> [Work instruction]
Copy out each line of the listing below in which the string "left" occurs.

> [Data records]
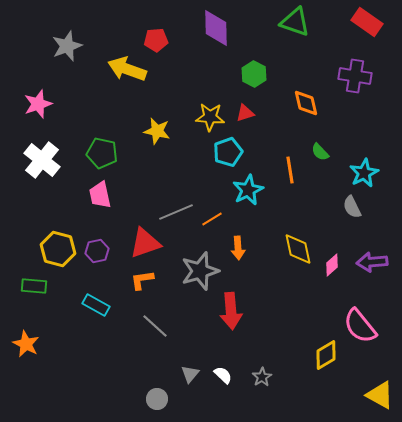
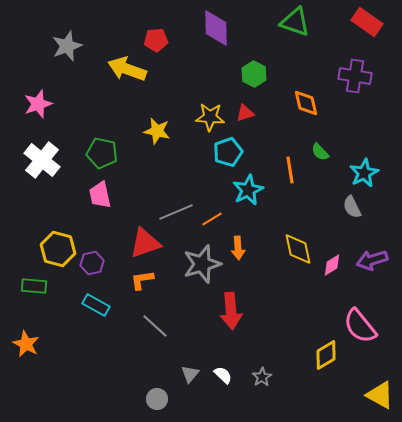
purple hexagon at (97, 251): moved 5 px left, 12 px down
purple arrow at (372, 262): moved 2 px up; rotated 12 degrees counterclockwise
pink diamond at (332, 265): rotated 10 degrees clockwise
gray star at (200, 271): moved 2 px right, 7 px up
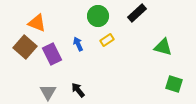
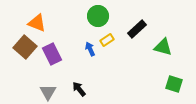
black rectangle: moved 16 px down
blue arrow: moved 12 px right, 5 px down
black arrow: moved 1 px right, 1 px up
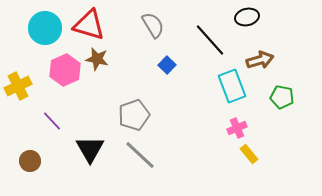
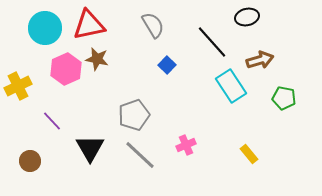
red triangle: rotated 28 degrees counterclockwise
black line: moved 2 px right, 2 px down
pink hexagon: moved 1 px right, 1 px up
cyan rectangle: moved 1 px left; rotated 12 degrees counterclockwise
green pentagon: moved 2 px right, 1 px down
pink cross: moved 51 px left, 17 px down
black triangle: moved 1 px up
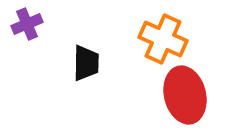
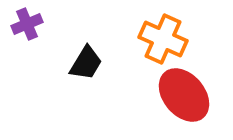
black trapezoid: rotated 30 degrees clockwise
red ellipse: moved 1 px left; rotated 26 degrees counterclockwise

> [Written solution]
purple hexagon at (97, 251): moved 5 px left, 12 px down
cyan rectangle: moved 1 px left; rotated 12 degrees counterclockwise
pink cross: moved 51 px left, 17 px down
red ellipse: moved 1 px left; rotated 26 degrees counterclockwise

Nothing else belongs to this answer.